■ Exercise directions
Go to the line containing "(598, 581) = (340, 126): white" in the records below and retype from there through the final line, exactly.

Scene edit records:
**********
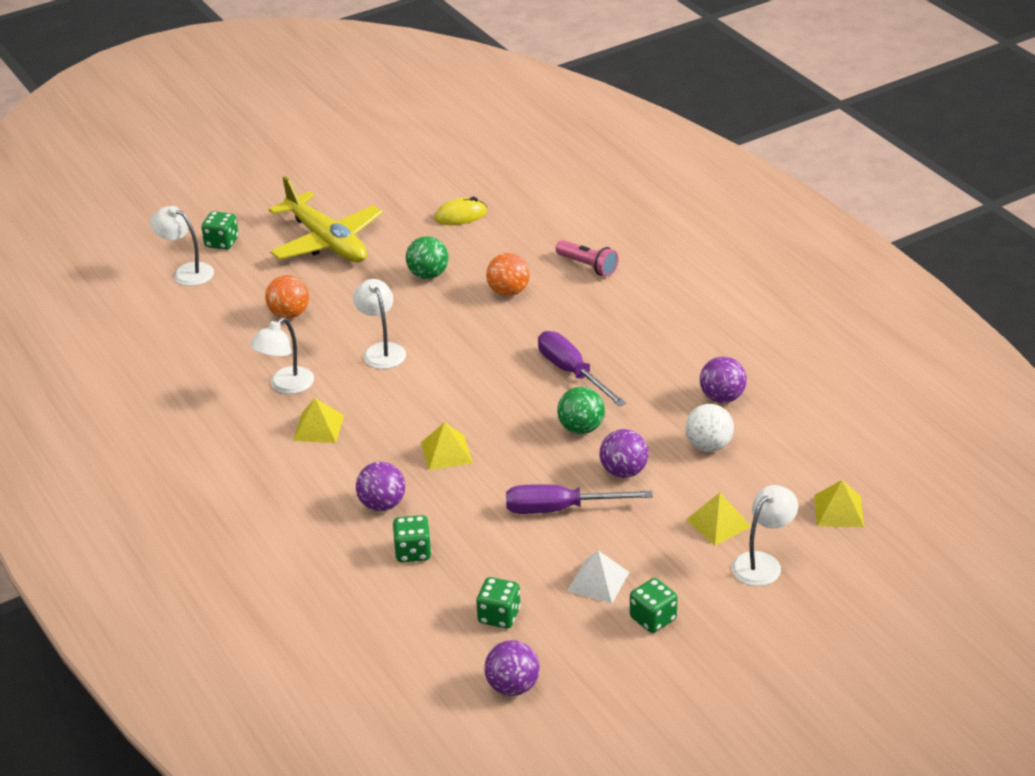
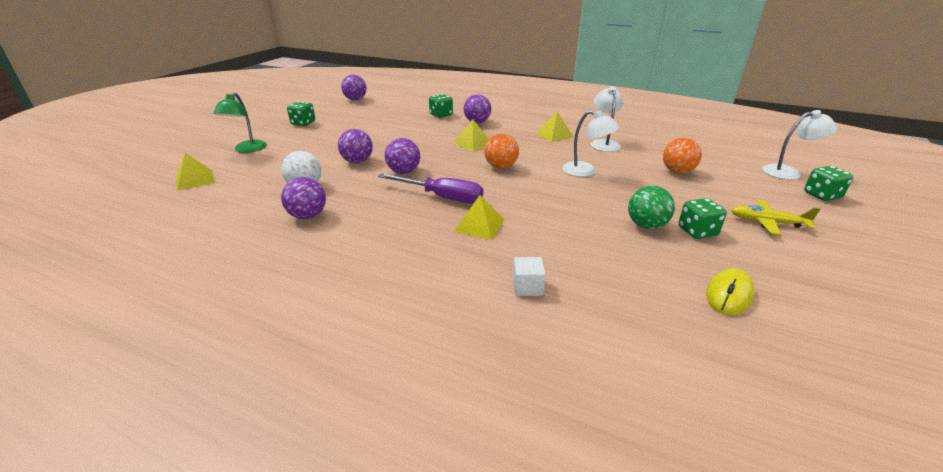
camera: 145 degrees right, 5 degrees down
(326, 241) = (767, 222): yellow plane -> yellow plane, size x0.52
(499, 616) = (379, 110): green dice -> green dice (697, 231)
(508, 292) = (564, 235): orange ball -> orange ball (501, 167)
(560, 509) = (383, 141): purple screwdriver -> none
(581, 428) = (404, 172): green ball -> purple ball
(588, 266) = (527, 287): pink flashlight -> white cube
(598, 581) = (340, 126): white pyramid -> none
(718, 523) = (281, 157): yellow pyramid -> yellow pyramid (479, 225)
(762, 563) = (247, 149): white lamp -> green lamp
**********
■ Task response
(598, 581) = (340, 126): white pyramid -> none
(718, 523) = (281, 157): yellow pyramid -> yellow pyramid (479, 225)
(762, 563) = (247, 149): white lamp -> green lamp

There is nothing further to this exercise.